:: REQUIRED WORK ::
The records below should be set down in full, please, without any change.

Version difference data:
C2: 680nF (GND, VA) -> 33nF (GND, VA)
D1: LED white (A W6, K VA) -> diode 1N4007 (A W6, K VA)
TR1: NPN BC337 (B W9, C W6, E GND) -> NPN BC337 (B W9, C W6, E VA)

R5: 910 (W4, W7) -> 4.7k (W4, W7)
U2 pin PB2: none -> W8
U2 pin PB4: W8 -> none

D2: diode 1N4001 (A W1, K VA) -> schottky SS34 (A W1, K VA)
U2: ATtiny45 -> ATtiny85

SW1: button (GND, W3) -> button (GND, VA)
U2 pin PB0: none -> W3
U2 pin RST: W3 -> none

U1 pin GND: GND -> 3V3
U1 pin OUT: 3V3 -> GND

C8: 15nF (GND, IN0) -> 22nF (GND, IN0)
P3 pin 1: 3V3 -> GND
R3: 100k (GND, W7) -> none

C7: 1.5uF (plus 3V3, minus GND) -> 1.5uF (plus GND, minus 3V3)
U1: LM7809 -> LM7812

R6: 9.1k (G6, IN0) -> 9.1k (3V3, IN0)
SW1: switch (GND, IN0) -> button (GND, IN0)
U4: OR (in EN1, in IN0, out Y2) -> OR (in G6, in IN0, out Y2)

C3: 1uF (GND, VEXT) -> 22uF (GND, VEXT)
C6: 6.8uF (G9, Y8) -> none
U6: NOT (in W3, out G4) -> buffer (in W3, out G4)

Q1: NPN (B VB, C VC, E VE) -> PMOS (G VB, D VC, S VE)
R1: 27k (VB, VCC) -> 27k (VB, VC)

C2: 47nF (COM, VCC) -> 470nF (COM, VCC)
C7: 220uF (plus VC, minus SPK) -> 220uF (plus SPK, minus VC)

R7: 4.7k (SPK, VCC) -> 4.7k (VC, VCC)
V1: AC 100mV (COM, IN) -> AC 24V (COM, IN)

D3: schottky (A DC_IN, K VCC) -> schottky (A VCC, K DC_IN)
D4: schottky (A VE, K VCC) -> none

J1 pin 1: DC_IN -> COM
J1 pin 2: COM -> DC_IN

:: EXERCISE SOLUTION ::
C2: 680nF (GND, VA) -> 33nF (GND, VA)
D1: LED white (A W6, K VA) -> diode 1N4007 (A W6, K VA)
TR1: NPN BC337 (B W9, C W6, E GND) -> NPN BC337 (B W9, C W6, E VA)

R5: 910 (W4, W7) -> 4.7k (W4, W7)
U2 pin PB2: none -> W8
U2 pin PB4: W8 -> none

D2: diode 1N4001 (A W1, K VA) -> schottky SS34 (A W1, K VA)
U2: ATtiny45 -> ATtiny85

SW1: button (GND, W3) -> button (GND, VA)
U2 pin PB0: none -> W3
U2 pin RST: W3 -> none

U1 pin GND: GND -> 3V3
U1 pin OUT: 3V3 -> GND

C8: 15nF (GND, IN0) -> 22nF (GND, IN0)
P3 pin 1: 3V3 -> GND
R3: 100k (GND, W7) -> none

C7: 1.5uF (plus 3V3, minus GND) -> 1.5uF (plus GND, minus 3V3)
U1: LM7809 -> LM7812

R6: 9.1k (G6, IN0) -> 9.1k (3V3, IN0)
SW1: switch (GND, IN0) -> button (GND, IN0)
U4: OR (in EN1, in IN0, out Y2) -> OR (in G6, in IN0, out Y2)

C3: 1uF (GND, VEXT) -> 22uF (GND, VEXT)
C6: 6.8uF (G9, Y8) -> none
U6: NOT (in W3, out G4) -> buffer (in W3, out G4)

Q1: NPN (B VB, C VC, E VE) -> PMOS (G VB, D VC, S VE)
R1: 27k (VB, VCC) -> 27k (VB, VC)

C2: 47nF (COM, VCC) -> 470nF (COM, VCC)
C7: 220uF (plus VC, minus SPK) -> 220uF (plus SPK, minus VC)

R7: 4.7k (SPK, VCC) -> 4.7k (VC, VCC)
V1: AC 100mV (COM, IN) -> AC 24V (COM, IN)

D3: schottky (A DC_IN, K VCC) -> schottky (A VCC, K DC_IN)
D4: schottky (A VE, K VCC) -> none

J1 pin 1: DC_IN -> COM
J1 pin 2: COM -> DC_IN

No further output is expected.